(Beginning of Given records)

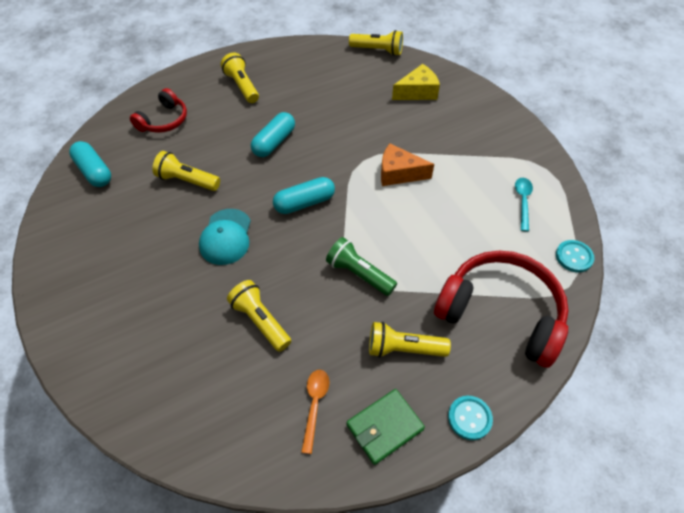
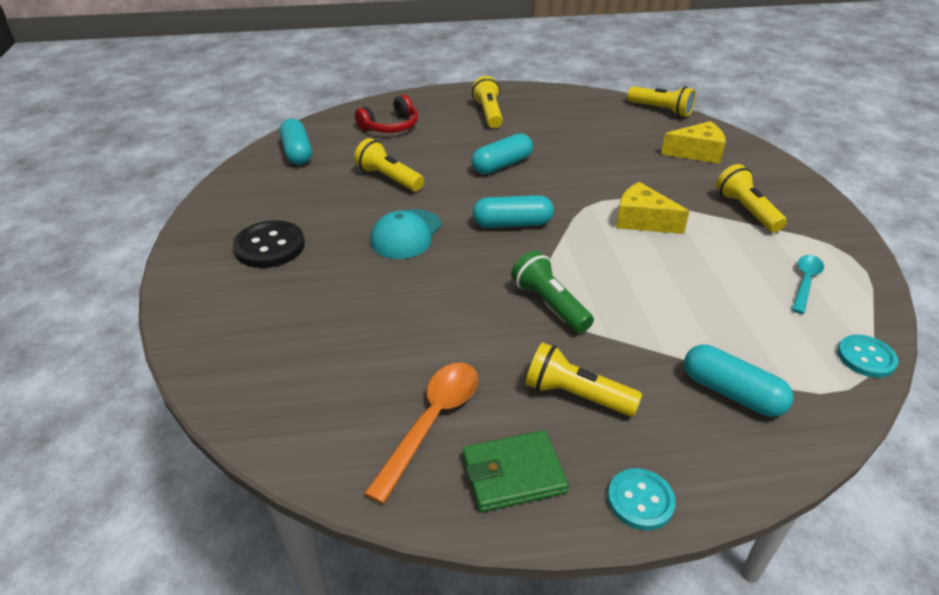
camera: 20 degrees right, 15 degrees down
(119, 281) = (270, 246): none -> black button
(260, 321) = (406, 320): yellow flashlight -> yellow flashlight (746, 210)
(315, 405) = (432, 422): orange spoon -> orange spoon, size x1.55
(398, 173) = (642, 221): orange cheese -> yellow cheese
(501, 313) = (731, 393): red headphones -> turquoise capsule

(End of Given records)

_Activity_. Go through the listing above and locate each line that holds the word "orange". Copy those lines.

_Response below_.
(315, 405) = (432, 422): orange spoon -> orange spoon, size x1.55
(398, 173) = (642, 221): orange cheese -> yellow cheese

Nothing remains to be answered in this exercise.